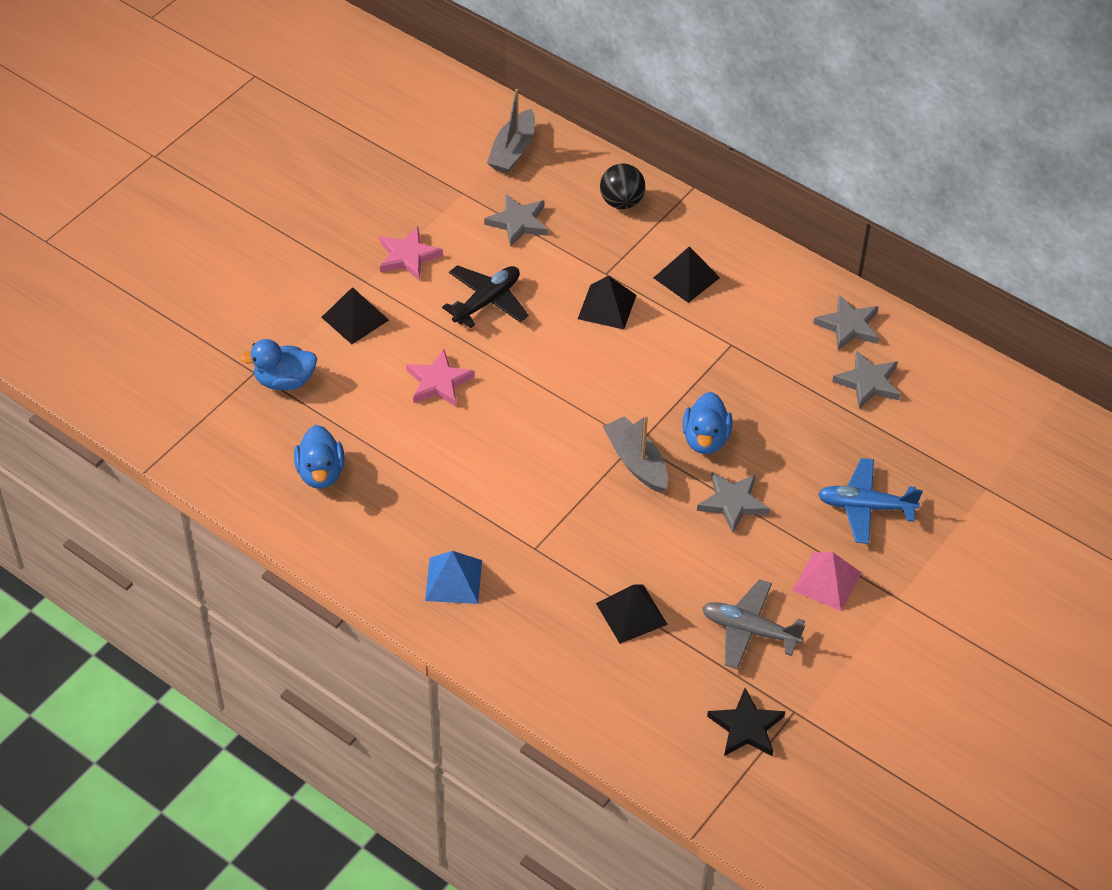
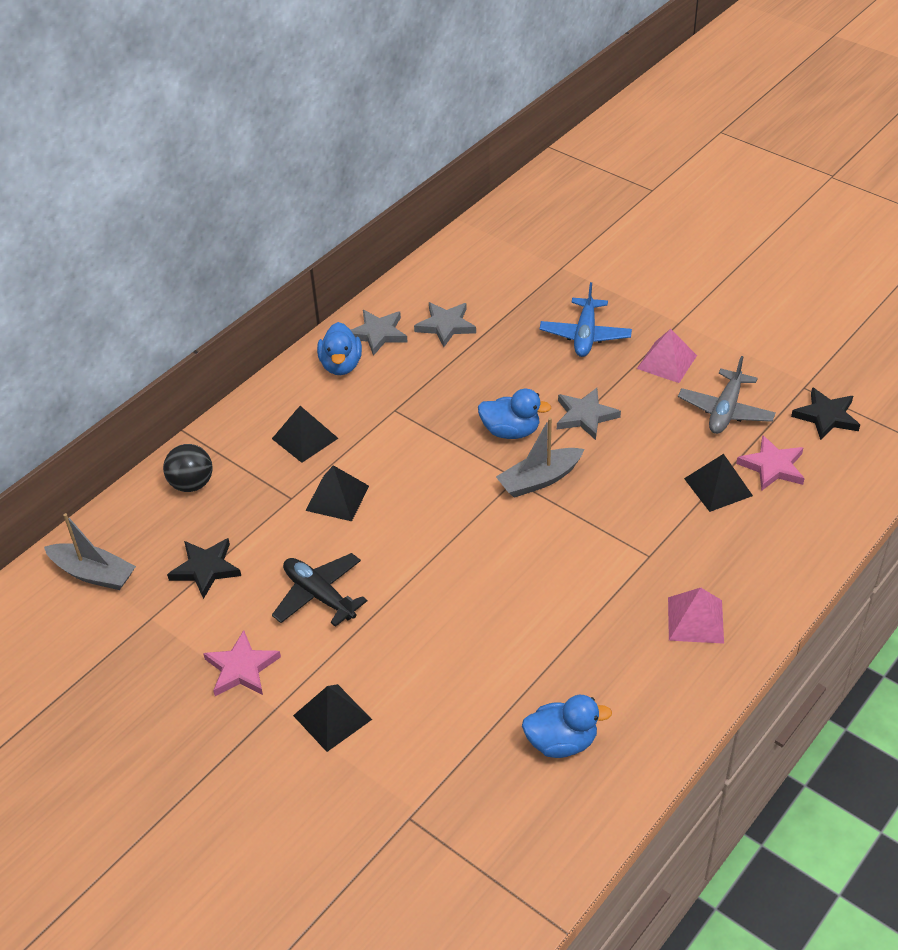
camera: 85 degrees left, 5 degrees down
(284, 381) = (424, 785): blue duck -> blue duck (341, 365)
(439, 382) = (432, 636): pink star -> pink star (772, 466)
(453, 580) = (695, 620): blue pyramid -> pink pyramid
(518, 222) = (206, 569): grey star -> black star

• **EXERCISE REQUIREMENTS**
Give only the number of lines in the data that hold the string "blue".

• **REPLY TO THE EXERCISE**
2